(Before-and-after scene images)
%%
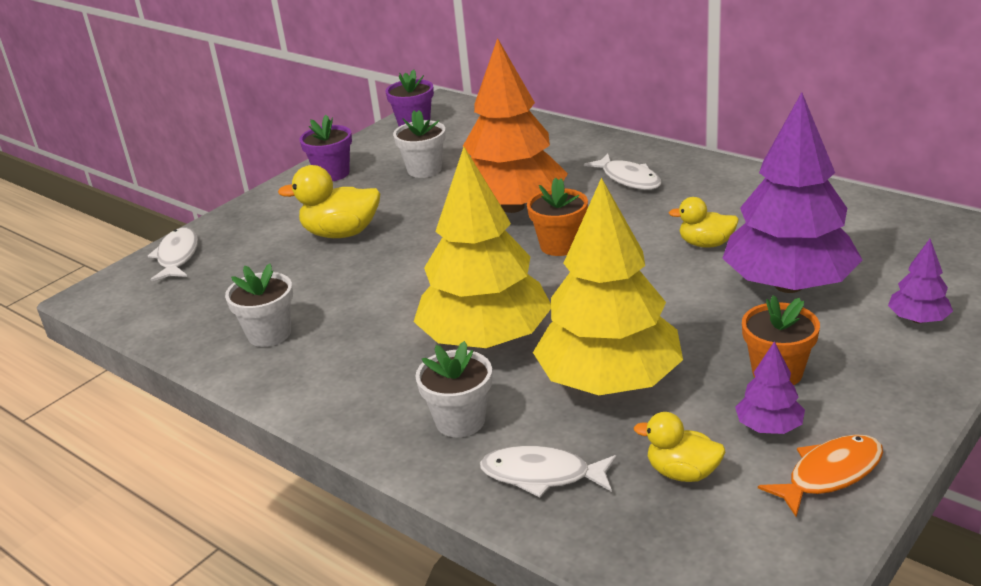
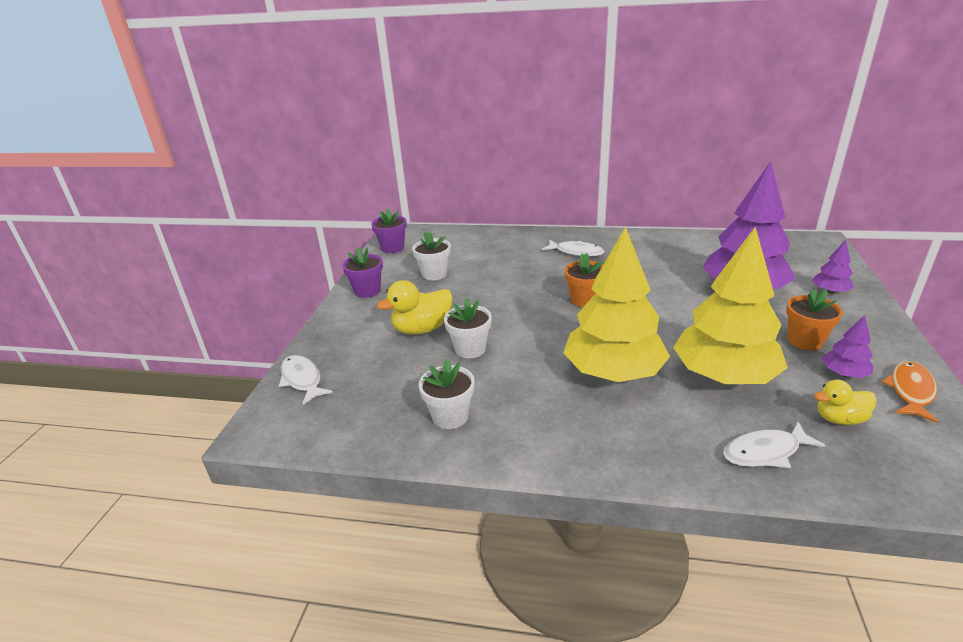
camera: 30 degrees left, 0 degrees up
(460, 421) = (666, 434): white flower pot -> white flower pot (470, 349)
(513, 207) = (524, 284): orange tree -> none
(706, 244) = (669, 278): yellow duck -> none

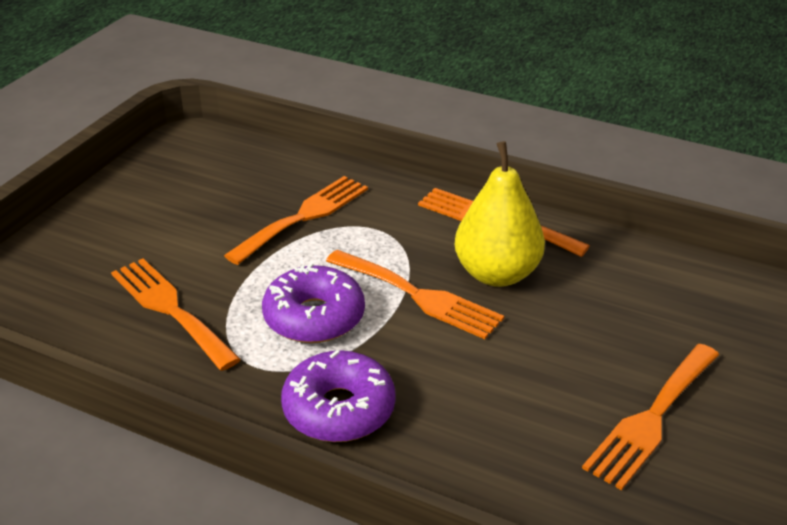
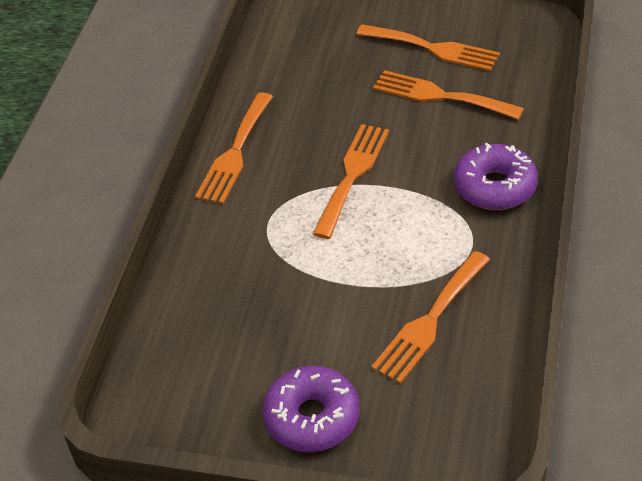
camera: 100 degrees left, 10 degrees up
(303, 217) = (264, 275): orange fork -> orange fork (440, 96)
(314, 317) = (402, 227): purple donut -> purple donut (312, 417)
(497, 274) = (308, 138): yellow pear -> none

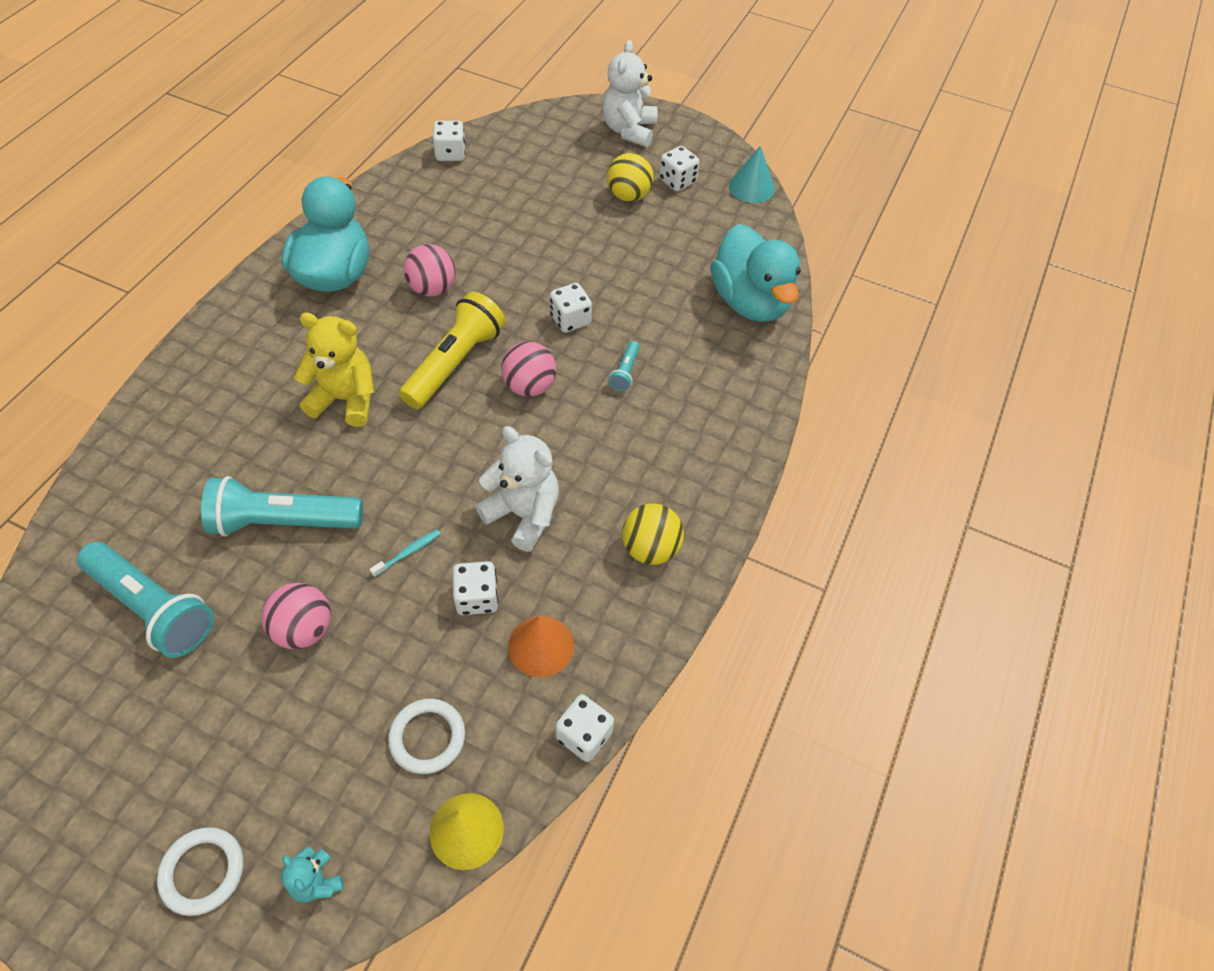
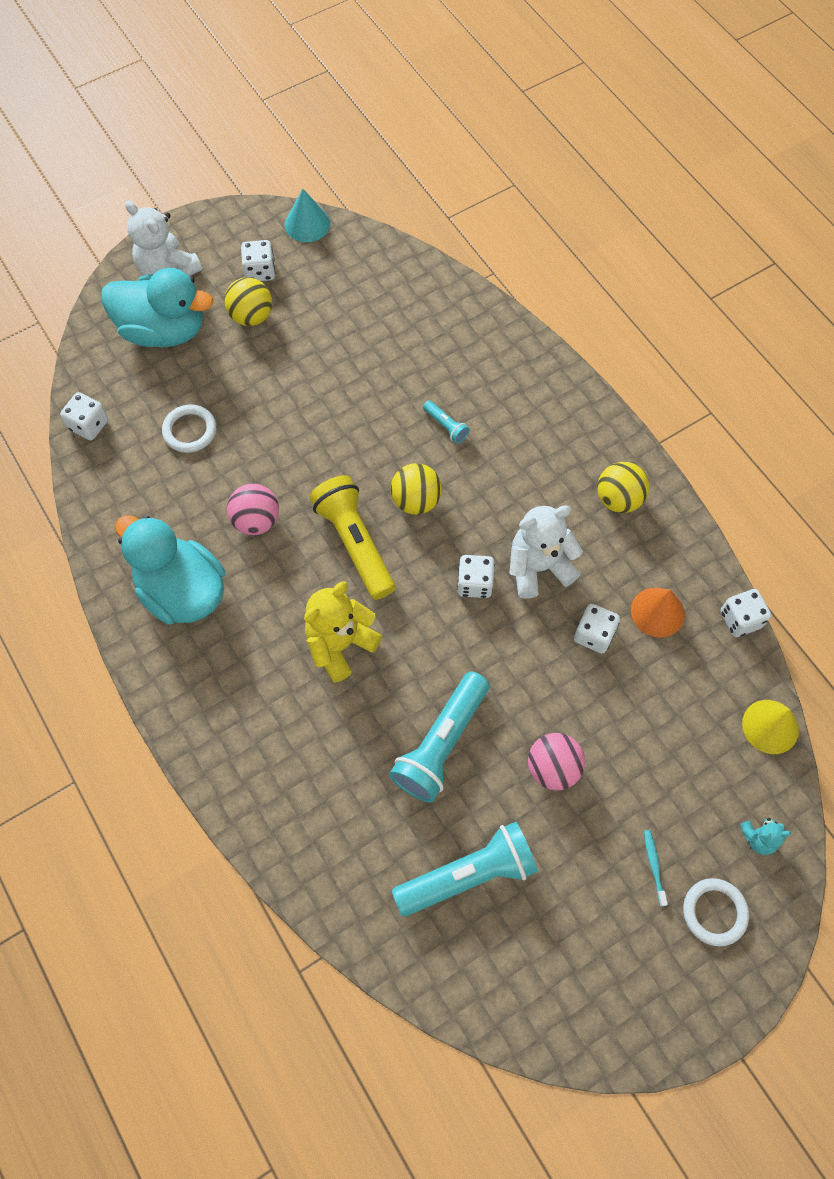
camera: 55 degrees left, 10 degrees up
(408, 553) = (526, 664): turquoise toothbrush -> turquoise toothbrush (654, 866)
(427, 737) = (689, 720): white ring -> white ring (190, 431)
(529, 386) = (416, 501): pink ball -> yellow ball
(570, 320) = (364, 435): white dice -> white dice (474, 583)
(750, 302) = (431, 301): turquoise duck -> turquoise duck (164, 330)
%%
* Aim of the task: Without including any picture, restate every entry above exactly.

* Task response:
camera: 30 degrees left, 0 degrees up
(460, 421) = (666, 434): white flower pot -> white flower pot (470, 349)
(513, 207) = (524, 284): orange tree -> none
(706, 244) = (669, 278): yellow duck -> none

camera: 100 degrees left, 10 degrees up
(303, 217) = (264, 275): orange fork -> orange fork (440, 96)
(314, 317) = (402, 227): purple donut -> purple donut (312, 417)
(497, 274) = (308, 138): yellow pear -> none

camera: 55 degrees left, 10 degrees up
(408, 553) = (526, 664): turquoise toothbrush -> turquoise toothbrush (654, 866)
(427, 737) = (689, 720): white ring -> white ring (190, 431)
(529, 386) = (416, 501): pink ball -> yellow ball
(570, 320) = (364, 435): white dice -> white dice (474, 583)
(750, 302) = (431, 301): turquoise duck -> turquoise duck (164, 330)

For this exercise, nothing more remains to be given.